*To do:* What is needed is an exact copy of the records below, with the pictures left out.

########

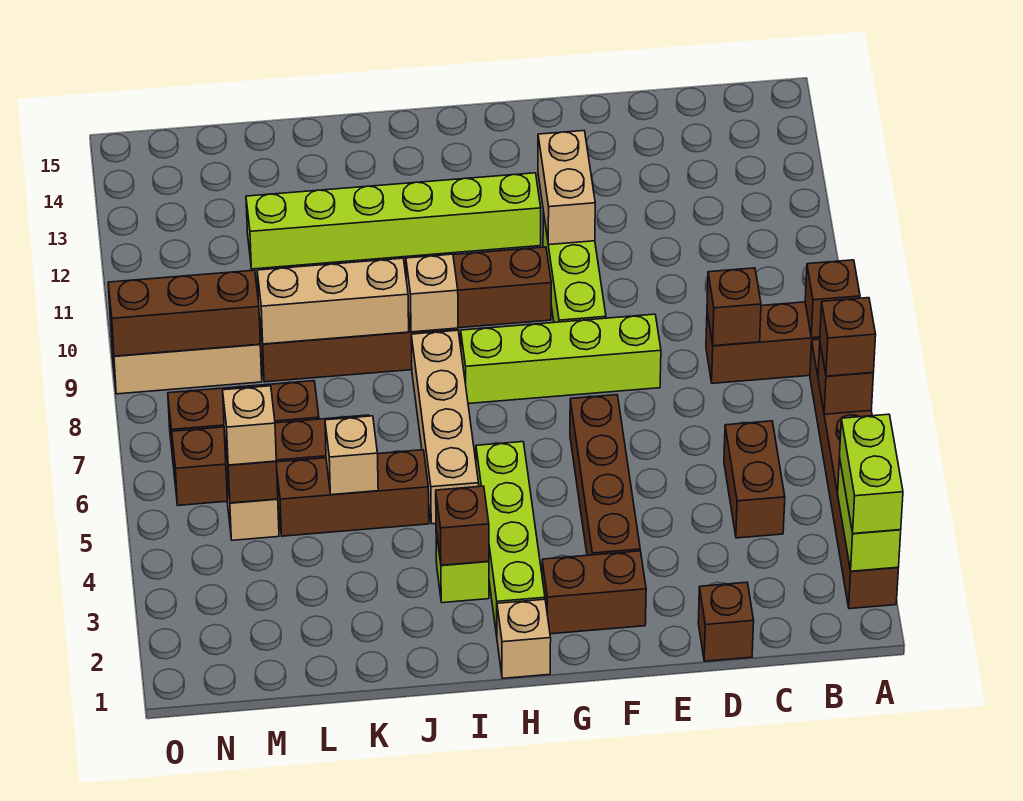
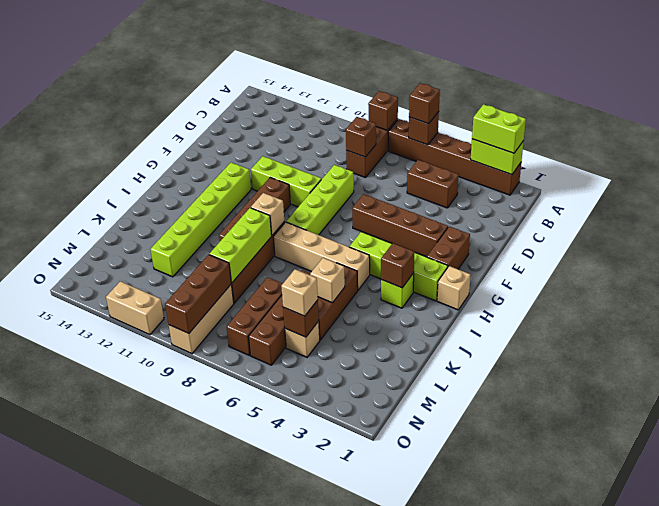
brown brick D1 level 1 -> none
tan brick F11:F12 level 2 -> tan brick O11:O12 level 1
tan brick J9:L9 level 2 -> lime brick J9:L9 level 2

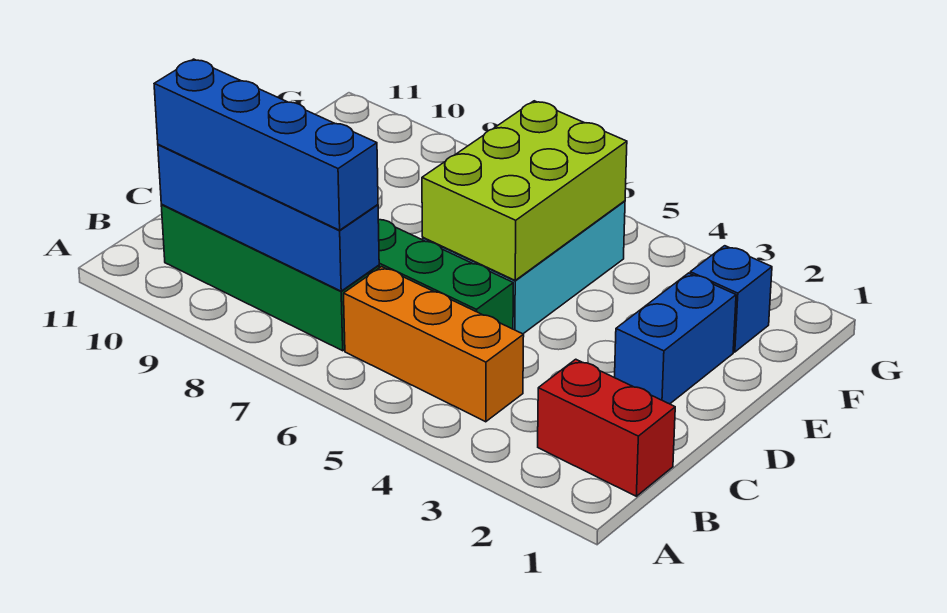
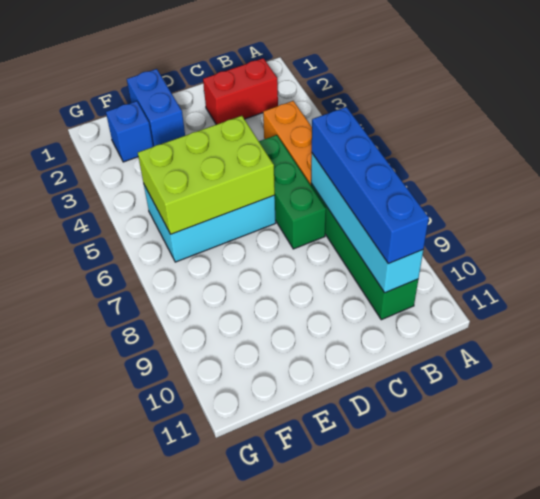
red brick B1:B2 level 1 -> red brick B2:C2 level 1
blue brick B7:B10 level 2 -> cyan brick B7:B10 level 2
blue brick D2:E2 level 1 -> blue brick E1:E2 level 1

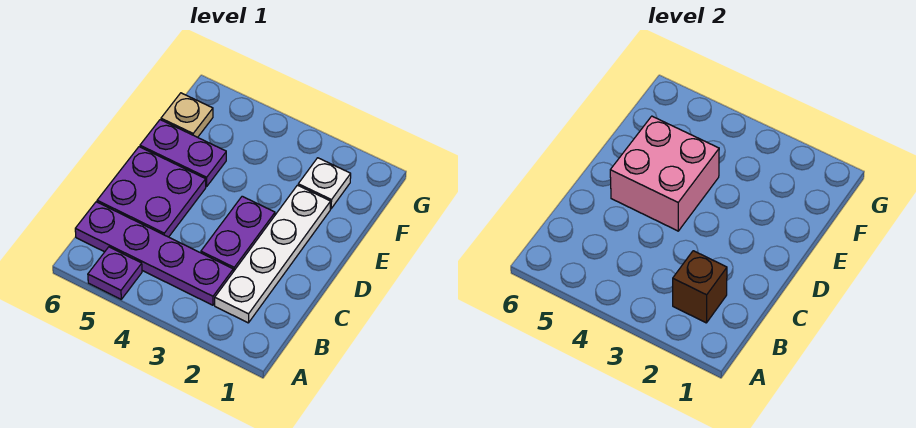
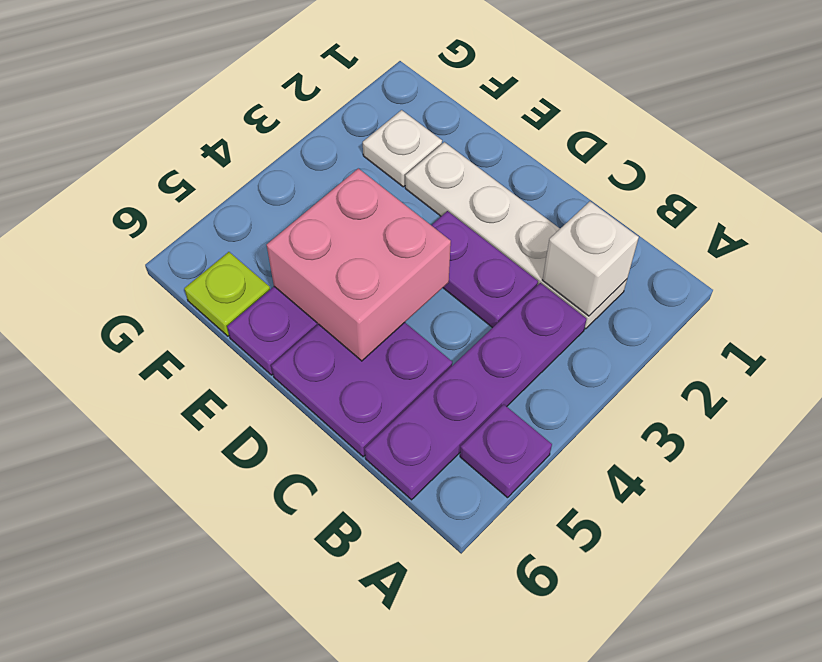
brown brick B2 level 2 -> white brick B2 level 2
tan plate F6 level 1 -> lime plate F6 level 1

########

*Final answer:*
brown brick D1 level 1 -> none
tan brick F11:F12 level 2 -> tan brick O11:O12 level 1
tan brick J9:L9 level 2 -> lime brick J9:L9 level 2

red brick B1:B2 level 1 -> red brick B2:C2 level 1
blue brick B7:B10 level 2 -> cyan brick B7:B10 level 2
blue brick D2:E2 level 1 -> blue brick E1:E2 level 1

brown brick B2 level 2 -> white brick B2 level 2
tan plate F6 level 1 -> lime plate F6 level 1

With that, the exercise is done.